Filter this data down to the lines that hold "green", and copy them.

══ Data block

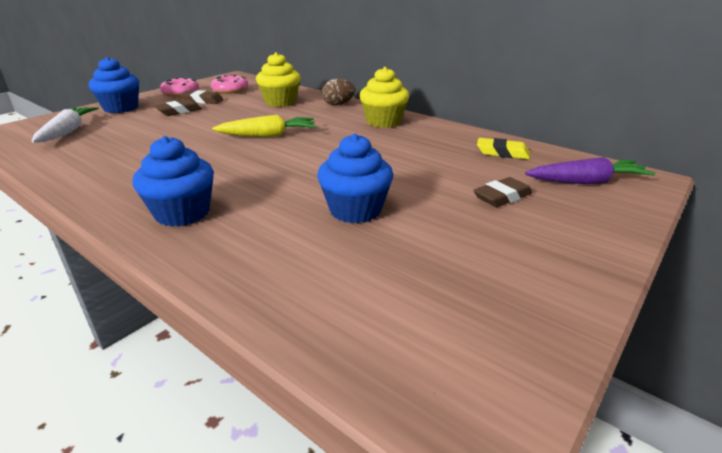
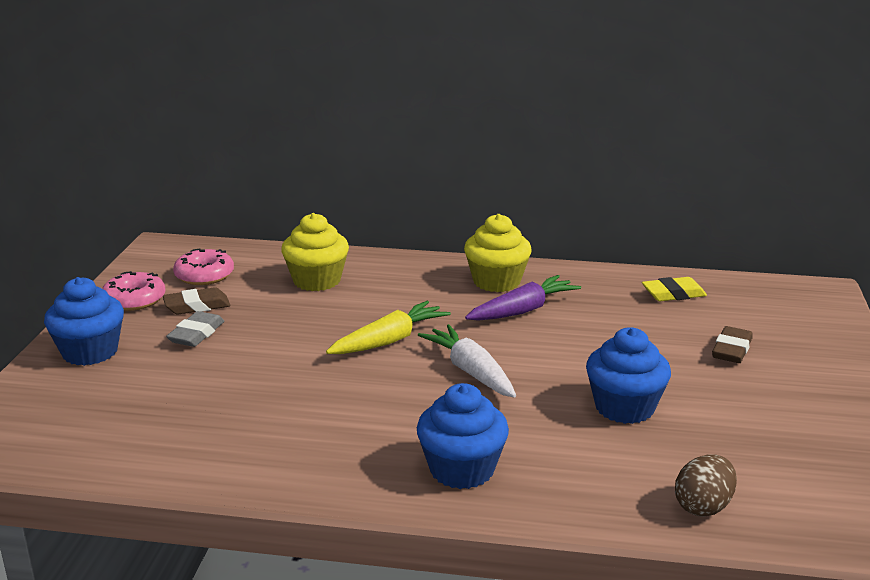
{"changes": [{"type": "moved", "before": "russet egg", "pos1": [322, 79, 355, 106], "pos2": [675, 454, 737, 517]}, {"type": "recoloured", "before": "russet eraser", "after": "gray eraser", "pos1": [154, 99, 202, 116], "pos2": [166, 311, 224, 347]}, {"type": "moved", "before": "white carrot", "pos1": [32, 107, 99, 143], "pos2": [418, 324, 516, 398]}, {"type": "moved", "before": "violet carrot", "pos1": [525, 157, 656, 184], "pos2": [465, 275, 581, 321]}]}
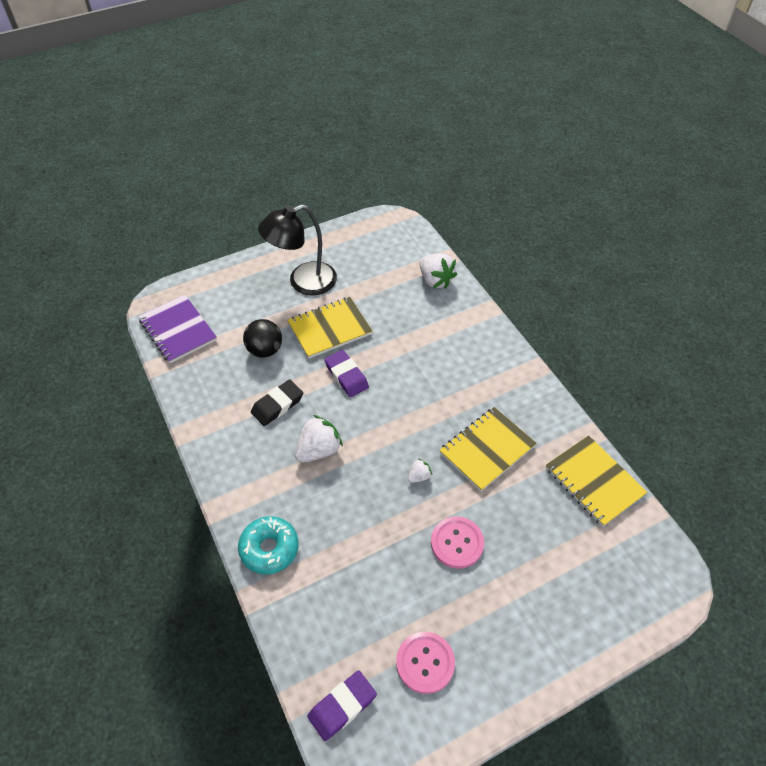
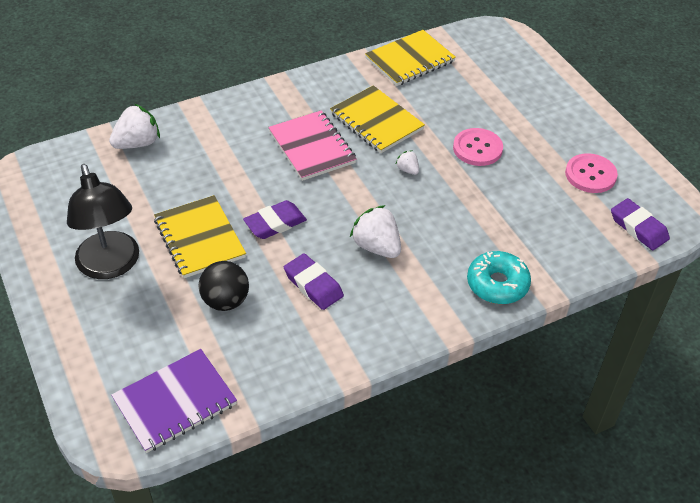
{"changes": [{"type": "recoloured", "before": "ebony eraser", "after": "violet eraser", "pos1": [251, 379, 303, 426], "pos2": [284, 253, 344, 310]}, {"type": "added", "after": "pink exercise book", "pos2": [268, 110, 357, 181]}]}
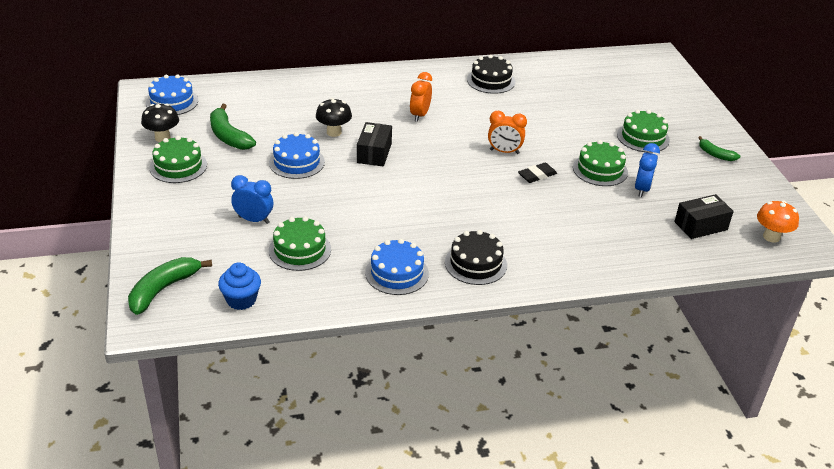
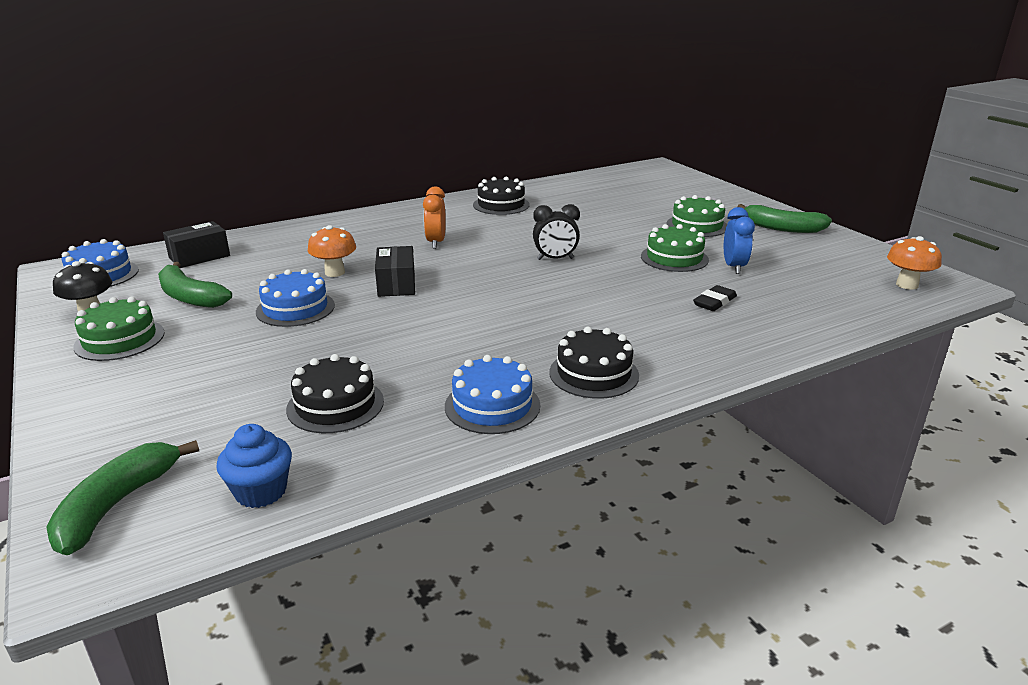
{"changes": [{"type": "recoloured", "before": "ebony fungus", "after": "orange fungus", "pos1": [316, 98, 352, 137], "pos2": [308, 225, 356, 277]}, {"type": "recoloured", "before": "orange alarm clock", "after": "ebony alarm clock", "pos1": [488, 111, 527, 154], "pos2": [533, 204, 580, 260]}, {"type": "resized", "before": "leaf-green banana", "pos1": [698, 136, 740, 161], "pos2": [738, 204, 832, 233], "scale": 1.69}, {"type": "moved", "before": "ebony eraser", "pos1": [518, 163, 557, 183], "pos2": [693, 285, 737, 311]}, {"type": "removed", "before": "cobalt alarm clock", "pos1": [231, 175, 273, 224]}, {"type": "moved", "before": "ebony package", "pos1": [674, 194, 734, 239], "pos2": [163, 221, 230, 268]}, {"type": "recoloured", "before": "leaf-green cake", "after": "ebony cake", "pos1": [269, 216, 331, 271], "pos2": [286, 354, 384, 433]}]}
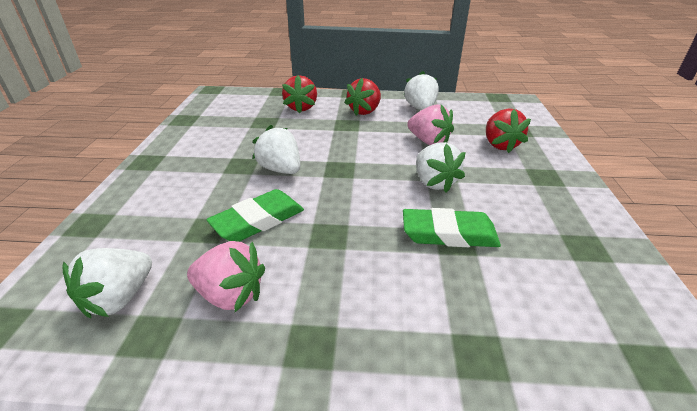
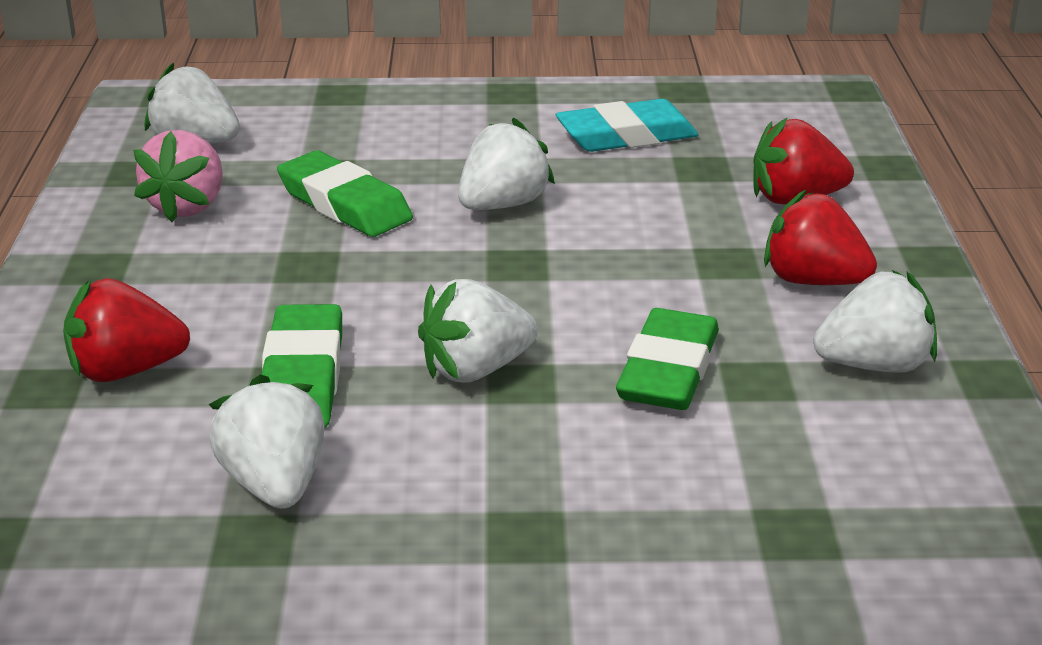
{"changes": [{"type": "replaced", "before": "pink strawberry", "after": "leaf-green eraser", "pos1": [407, 104, 454, 145], "pos2": [616, 308, 719, 410]}, {"type": "moved", "before": "scarlet strawberry", "pos1": [486, 108, 531, 153], "pos2": [63, 278, 190, 382]}, {"type": "added", "after": "turquoise eraser", "pos2": [556, 99, 698, 152]}, {"type": "added", "after": "white strawberry", "pos2": [209, 374, 324, 509]}]}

════

**Response for this exercise**:
{"changes": [{"type": "recoloured", "before": "ebony fungus", "after": "orange fungus", "pos1": [316, 98, 352, 137], "pos2": [308, 225, 356, 277]}, {"type": "recoloured", "before": "orange alarm clock", "after": "ebony alarm clock", "pos1": [488, 111, 527, 154], "pos2": [533, 204, 580, 260]}, {"type": "resized", "before": "leaf-green banana", "pos1": [698, 136, 740, 161], "pos2": [738, 204, 832, 233], "scale": 1.69}, {"type": "moved", "before": "ebony eraser", "pos1": [518, 163, 557, 183], "pos2": [693, 285, 737, 311]}, {"type": "removed", "before": "cobalt alarm clock", "pos1": [231, 175, 273, 224]}, {"type": "moved", "before": "ebony package", "pos1": [674, 194, 734, 239], "pos2": [163, 221, 230, 268]}, {"type": "recoloured", "before": "leaf-green cake", "after": "ebony cake", "pos1": [269, 216, 331, 271], "pos2": [286, 354, 384, 433]}]}
{"changes": [{"type": "replaced", "before": "pink strawberry", "after": "leaf-green eraser", "pos1": [407, 104, 454, 145], "pos2": [616, 308, 719, 410]}, {"type": "moved", "before": "scarlet strawberry", "pos1": [486, 108, 531, 153], "pos2": [63, 278, 190, 382]}, {"type": "added", "after": "turquoise eraser", "pos2": [556, 99, 698, 152]}, {"type": "added", "after": "white strawberry", "pos2": [209, 374, 324, 509]}]}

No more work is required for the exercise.